◆ EXTRACTED MATERIAL ◆

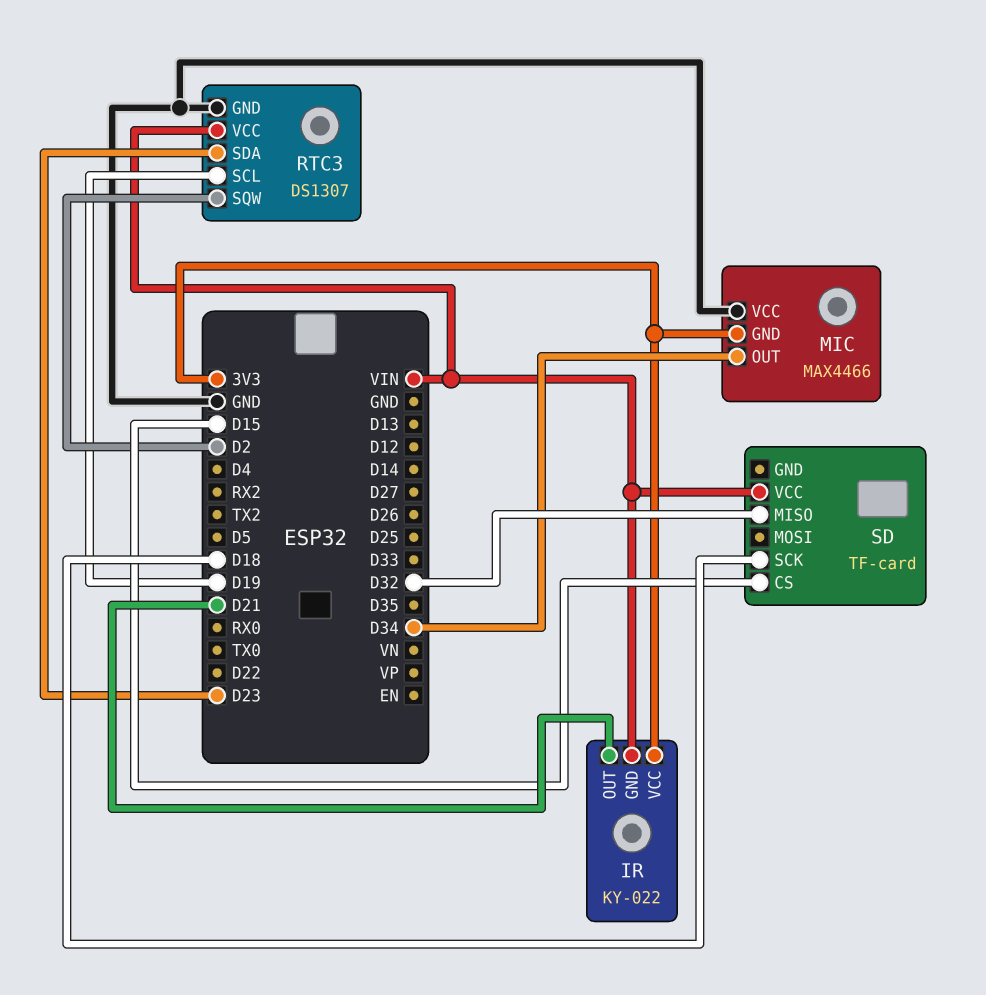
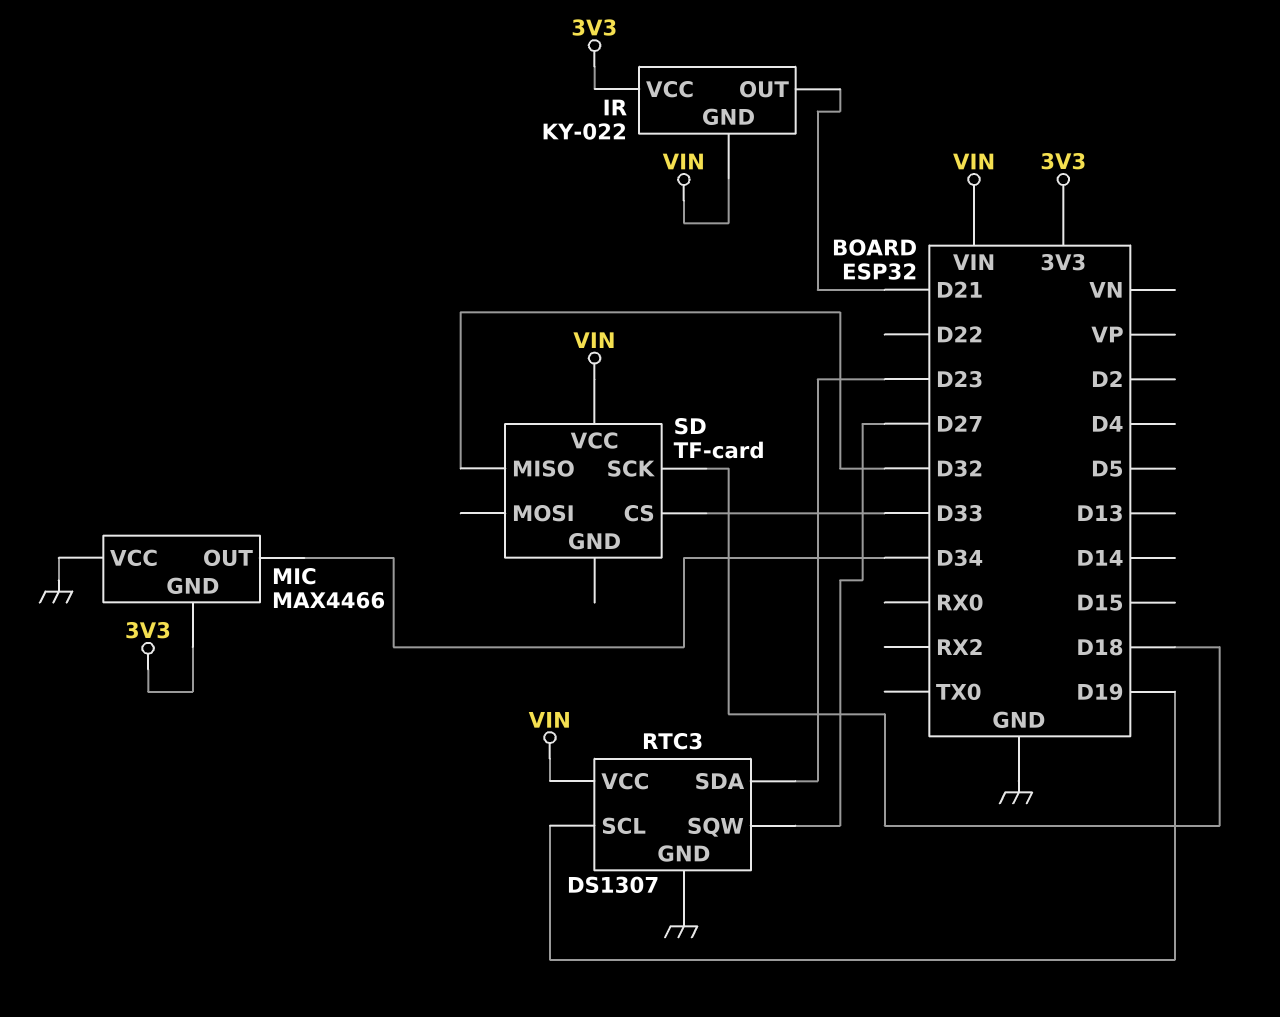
RTC3 pin SQW: D2 -> D27
SD pin CS: D15 -> D33

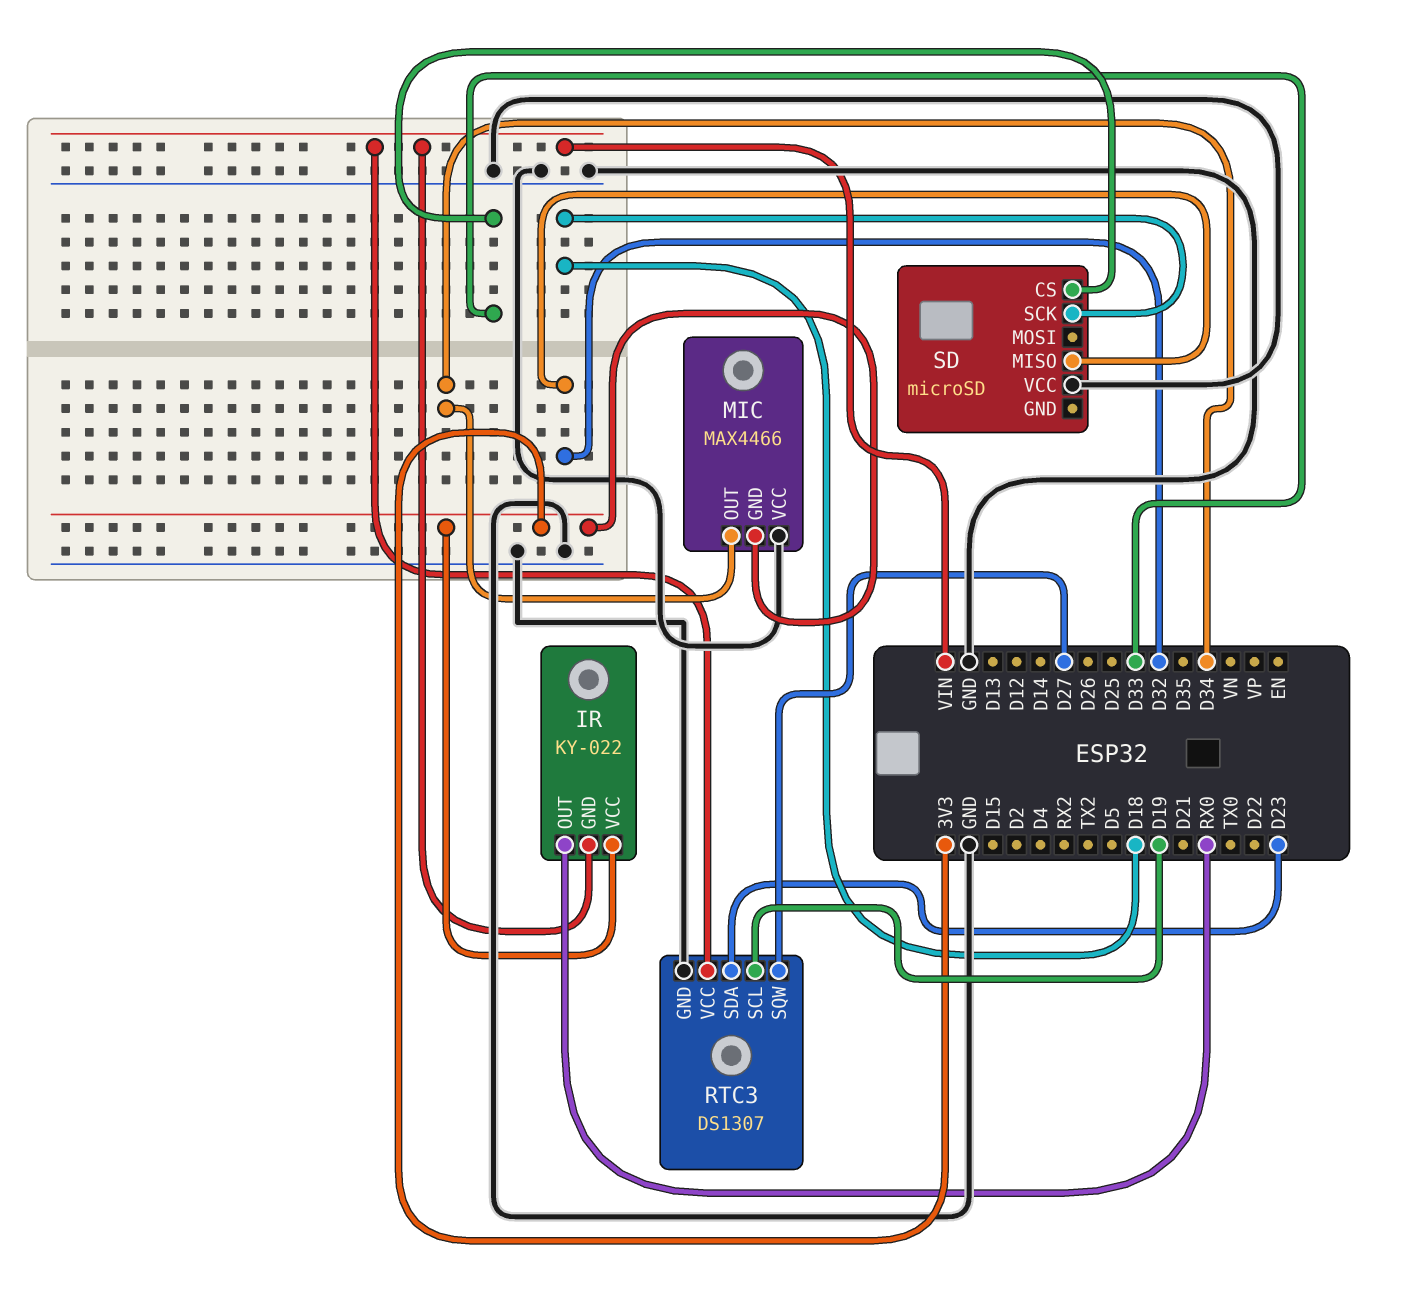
IR pin OUT: D21 -> RX0
SD: TF-card -> microSD
SD pin VCC: VIN -> GND

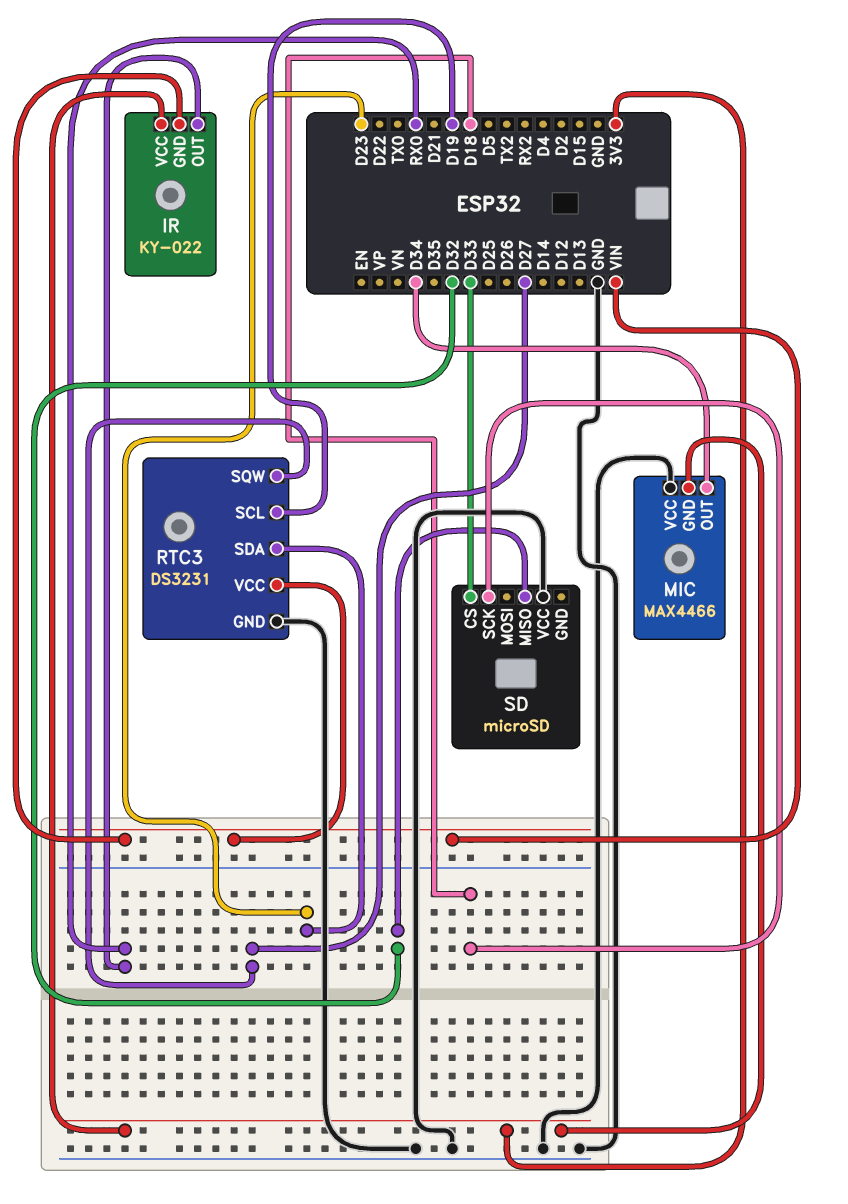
RTC3: DS1307 -> DS3231

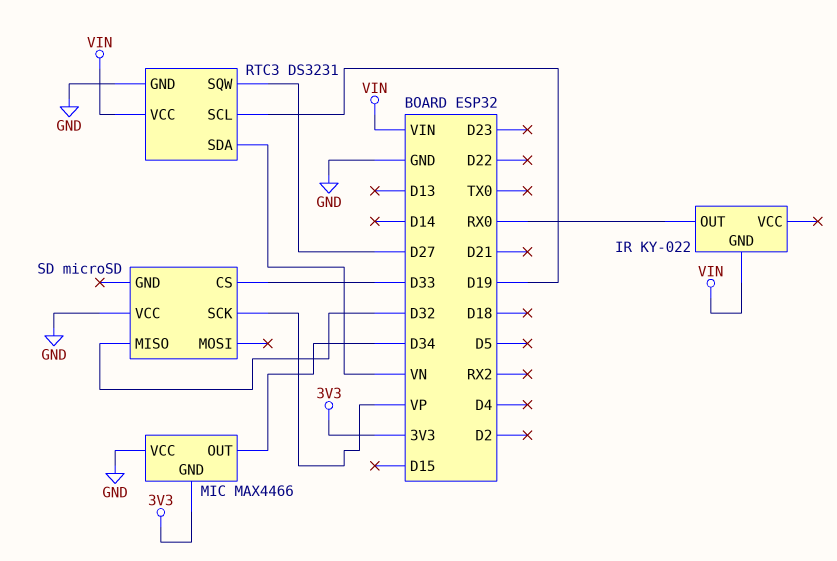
IR pin VCC: 3V3 -> none
RTC3 pin SDA: D23 -> VN
SD pin SCK: D18 -> VP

◆ TASK INSTRUCTIONS ◆
Transcribe exactly the span of lines from the line holding "RTC3: DS1307 -> DS3231" through the last line above, both included. Pictures stay out.

◆ TASK RESPONSE ◆
RTC3: DS1307 -> DS3231

IR pin VCC: 3V3 -> none
RTC3 pin SDA: D23 -> VN
SD pin SCK: D18 -> VP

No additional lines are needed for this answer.